• YOUR ASSIGNMENT:
In the entries below, identify every line with the string "brown" and copy it.

• DATA PROVIDED:
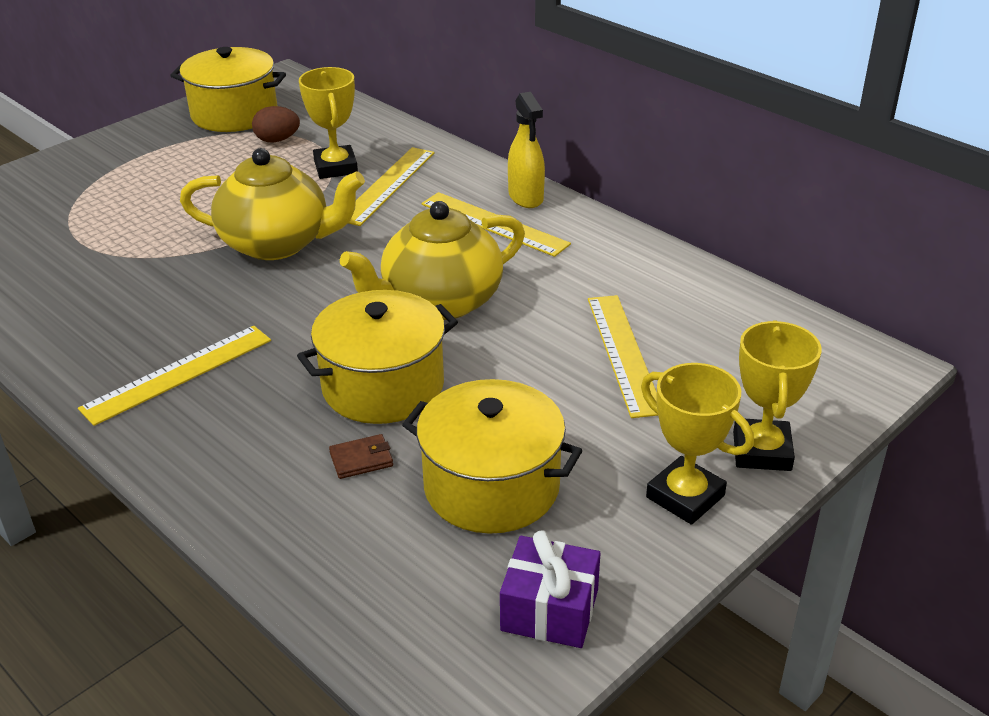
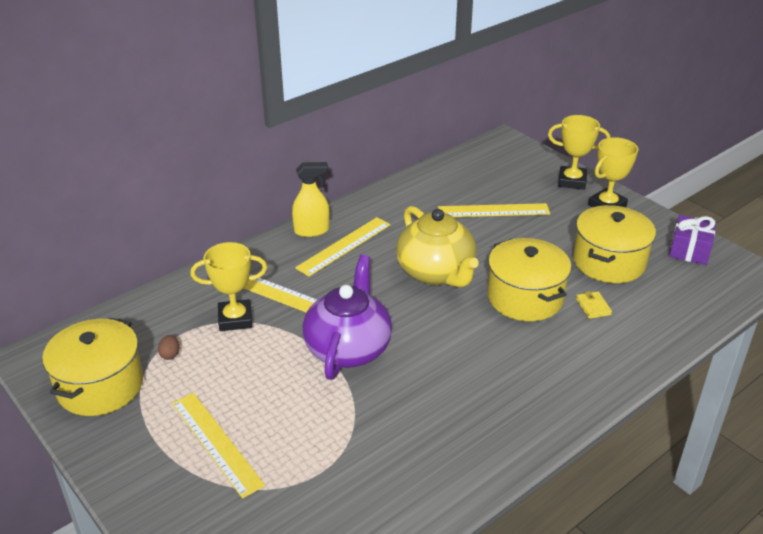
camera: 85 degrees left, 0 degrees up
(178, 374) = (513, 391): yellow ruler -> yellow ruler (216, 443)
(277, 140) = (170, 354): brown egg -> brown egg, size x0.64
(278, 243) = (348, 348): yellow teapot -> purple teapot
(361, 459) = (593, 306): brown wallet -> yellow wallet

• TASK SOLUTION:
(277, 140) = (170, 354): brown egg -> brown egg, size x0.64
(361, 459) = (593, 306): brown wallet -> yellow wallet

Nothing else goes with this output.